Goal of the exercise: Leave out the images and return all the data word for word.

===== Source material =====

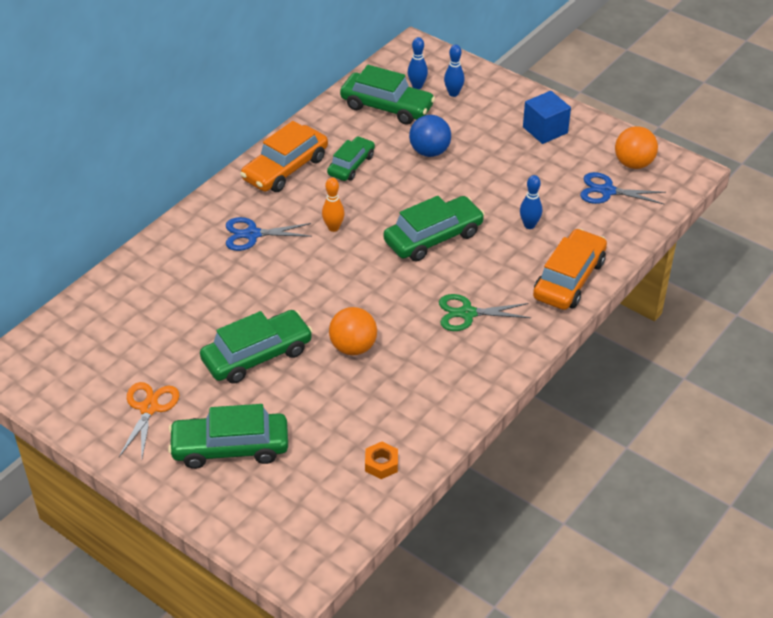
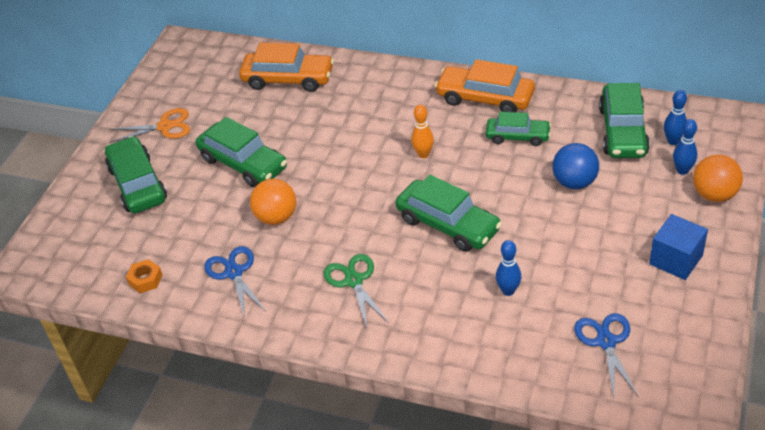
camera: 75 degrees right, 0 degrees up
(252, 234) = (387, 109): blue scissors -> blue scissors (234, 273)
(569, 279) = (442, 346): orange car -> orange car (288, 79)
(633, 164) = (671, 354): orange ball -> orange ball (714, 194)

=====

Output of the task:
camera: 75 degrees right, 0 degrees up
(252, 234) = (387, 109): blue scissors -> blue scissors (234, 273)
(569, 279) = (442, 346): orange car -> orange car (288, 79)
(633, 164) = (671, 354): orange ball -> orange ball (714, 194)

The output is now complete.